# INFORMATION PROVIDED
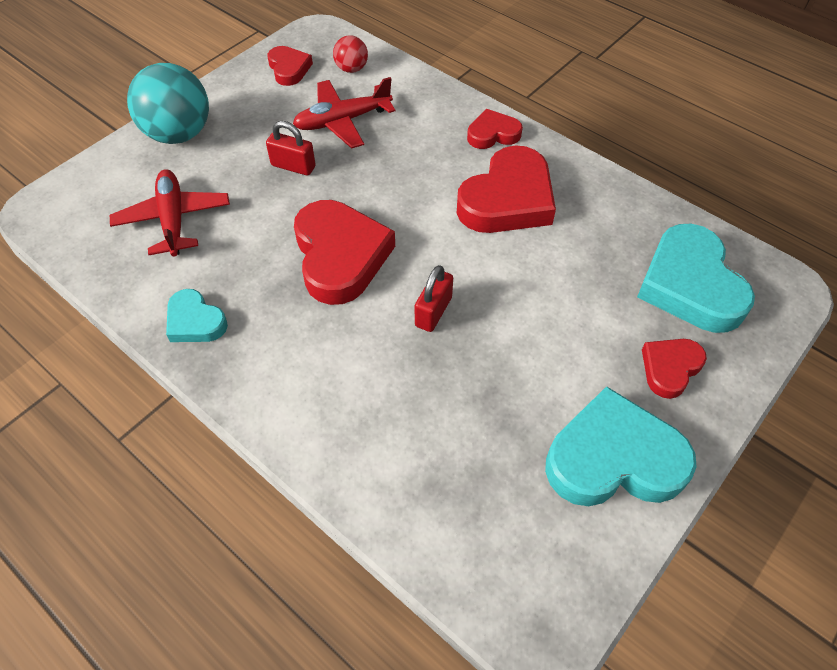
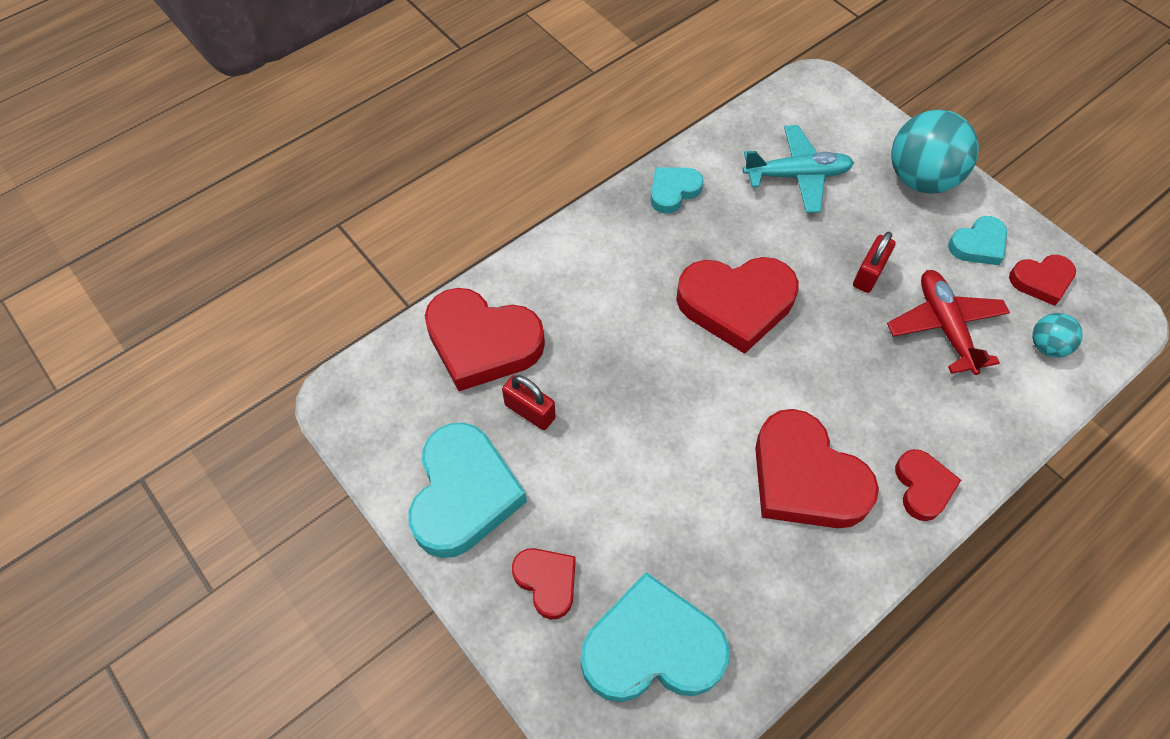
camera: 100 degrees right, 5 degrees up
(173, 220) = (797, 176): red plane -> turquoise plane
(254, 101) = (978, 245): none -> turquoise heart
(351, 69) = (1047, 346): red ball -> turquoise ball
(429, 480) = (482, 343): none -> red heart
(433, 312) = (655, 375): red padlock -> red padlock (530, 411)

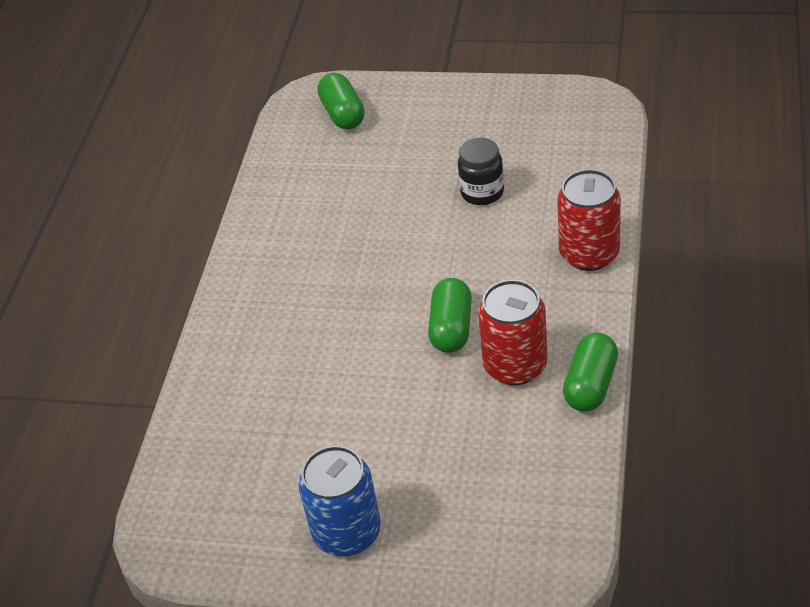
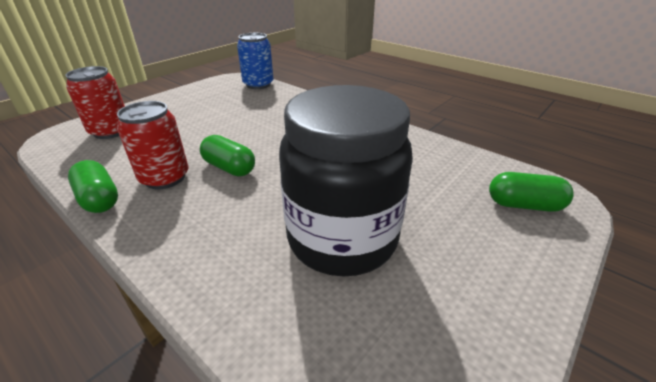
camera: 115 degrees right, 10 degrees down
(347, 532) = (172, 105): blue can -> blue can (258, 84)
(482, 192) = (342, 238): black jar -> black jar, size x2.39
(589, 253) = (191, 265): red can -> red can (110, 131)

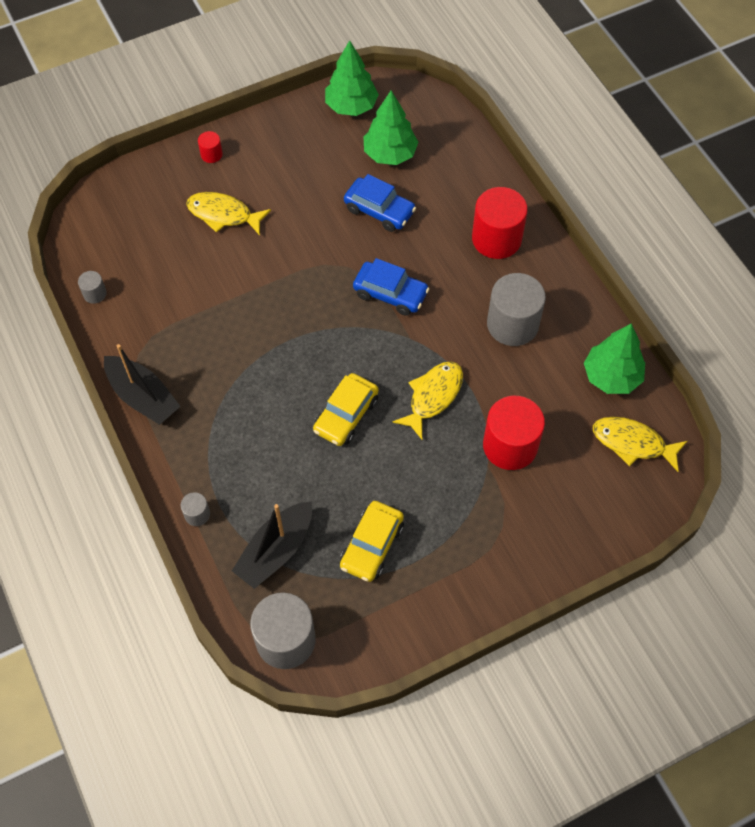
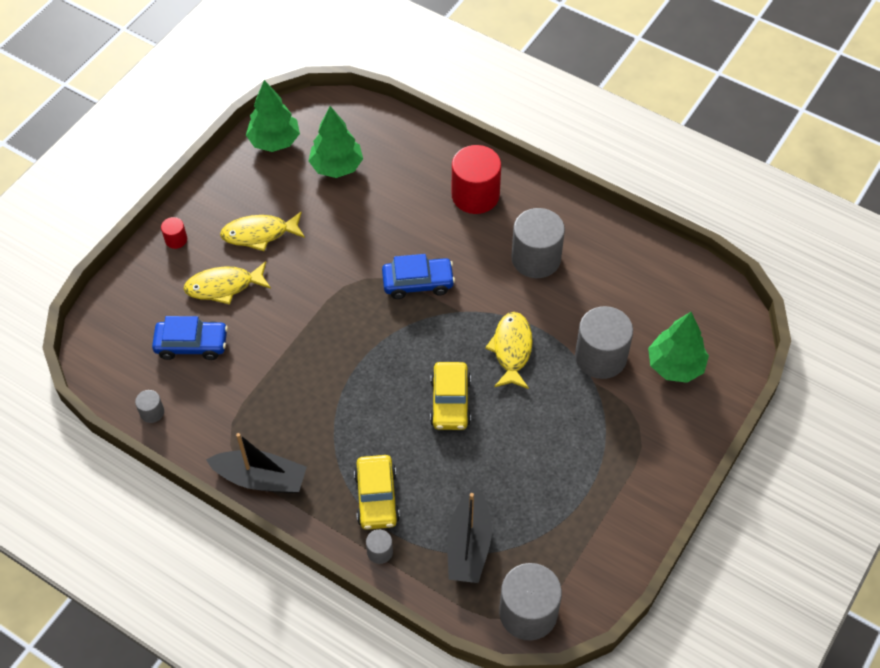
camera: 30 degrees left, 5 degrees down
(372, 545) = (545, 496): yellow car -> yellow car (377, 497)
(379, 210) = (360, 218): blue car -> blue car (192, 344)
(510, 446) = (600, 357): red cylinder -> grey cylinder
(611, 376) = (642, 261): green tree -> green tree (675, 365)
(632, 443) = (693, 305): yellow fish -> yellow fish (259, 234)

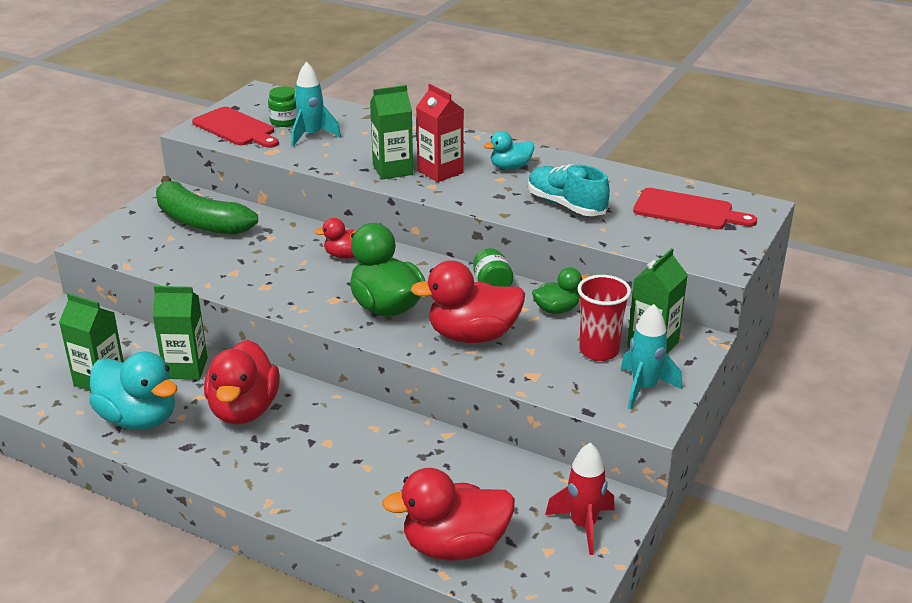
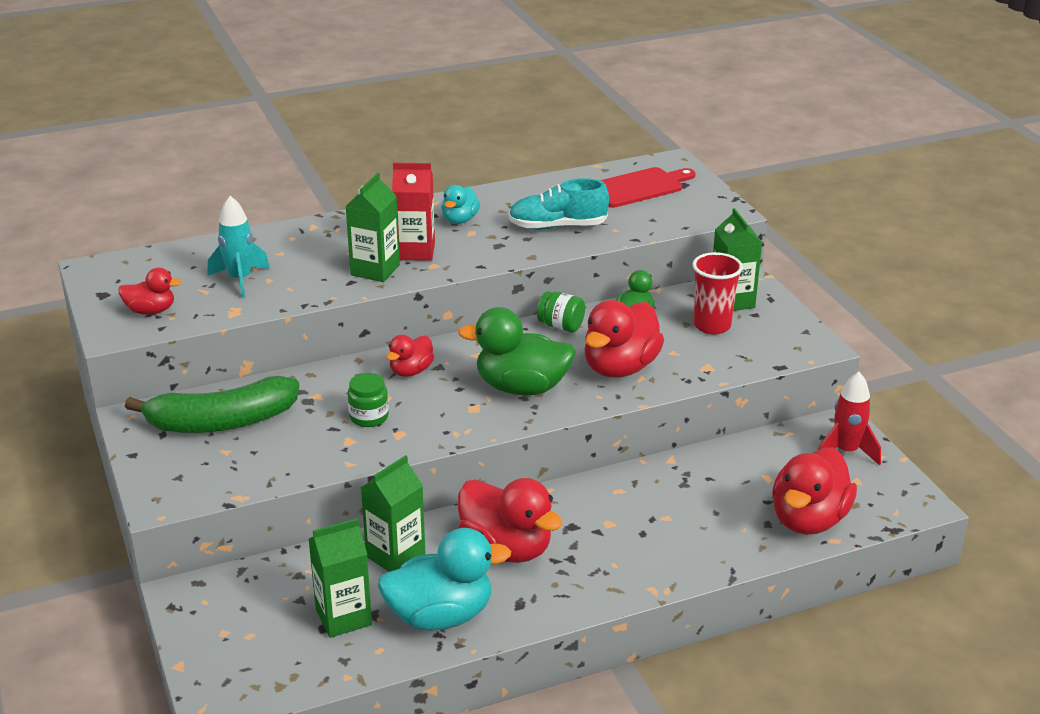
camera: 50 degrees left, 0 degrees up
(236, 128) = (151, 311): red cutting board -> red duck
(285, 121) = (184, 281): green jar -> green jar (369, 417)
(644, 388) = (780, 331): turquoise rocket -> none

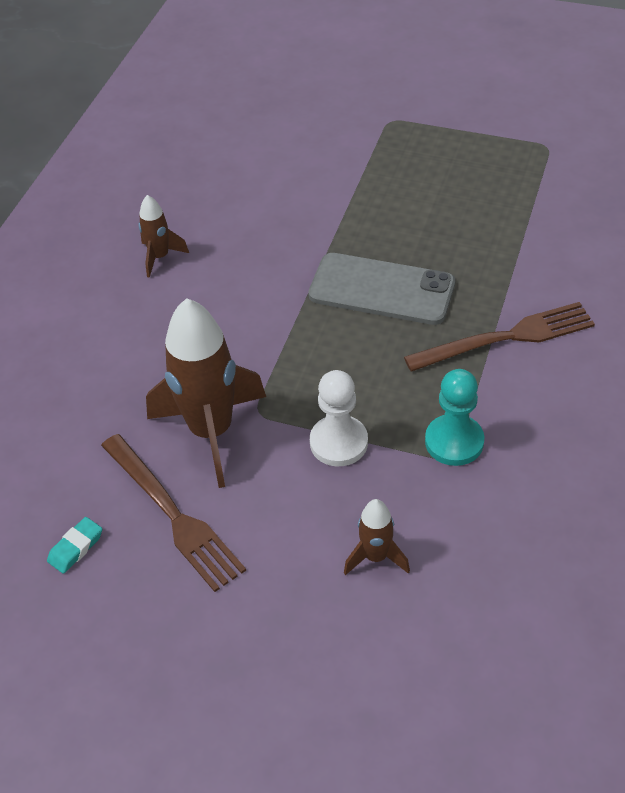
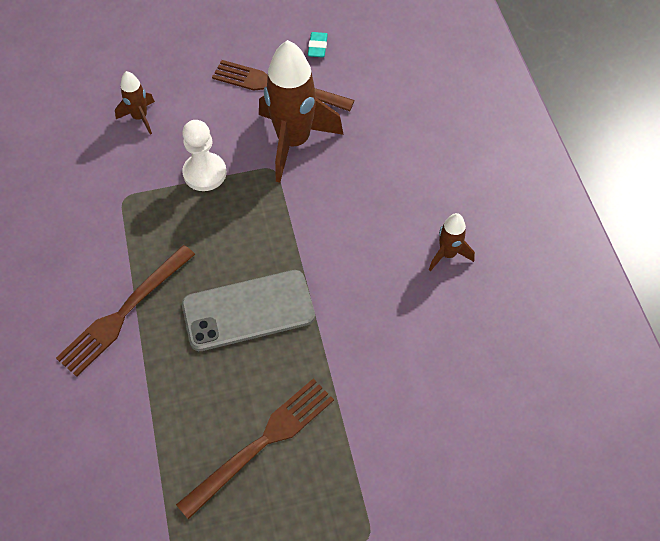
camera: 145 degrees right, 10 degrees up
(434, 196) = (262, 443): none -> brown fork
(454, 442) = (126, 209): turquoise pawn -> none

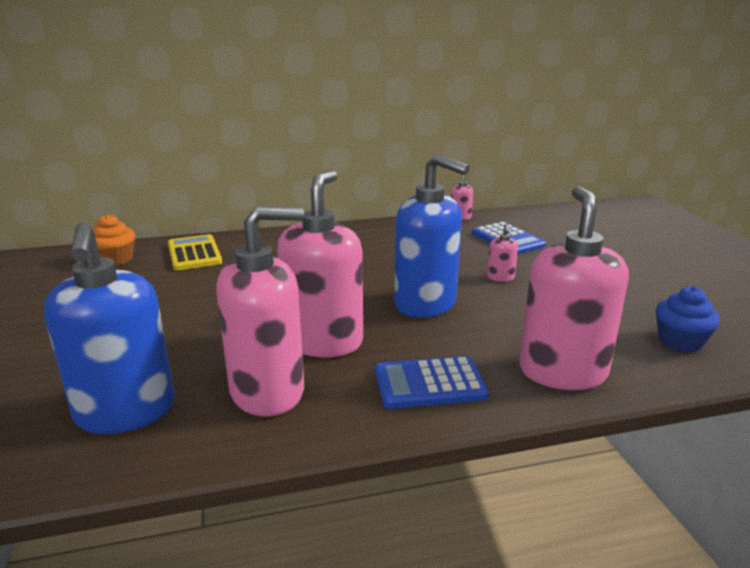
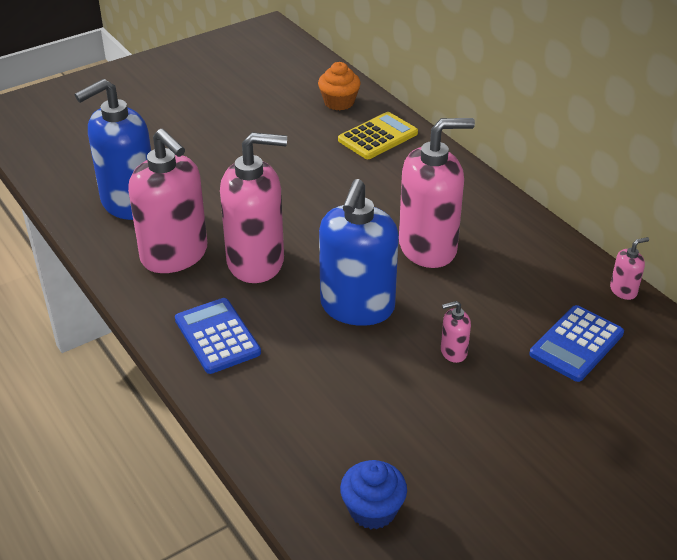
camera: 70 degrees right, 15 degrees up
(562, 371) = (270, 417): pink soap dispenser -> pink soap dispenser (428, 247)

# WHAT THIS TASK INVOLVES
Skip the pictures and retype exactly the lines from the one that contains "(611, 376) = (642, 261): green" to the last line of the records.

# ANSWER TO THIS EXERCISE
(611, 376) = (642, 261): green tree -> green tree (675, 365)
(632, 443) = (693, 305): yellow fish -> yellow fish (259, 234)

camera: 50 degrees left, 0 degrees up
(236, 128) = (151, 311): red cutting board -> red duck
(285, 121) = (184, 281): green jar -> green jar (369, 417)
(644, 388) = (780, 331): turquoise rocket -> none

camera: 145 degrees right, 10 degrees up
(434, 196) = (262, 443): none -> brown fork
(454, 442) = (126, 209): turquoise pawn -> none

camera: 70 degrees right, 15 degrees up
(562, 371) = (270, 417): pink soap dispenser -> pink soap dispenser (428, 247)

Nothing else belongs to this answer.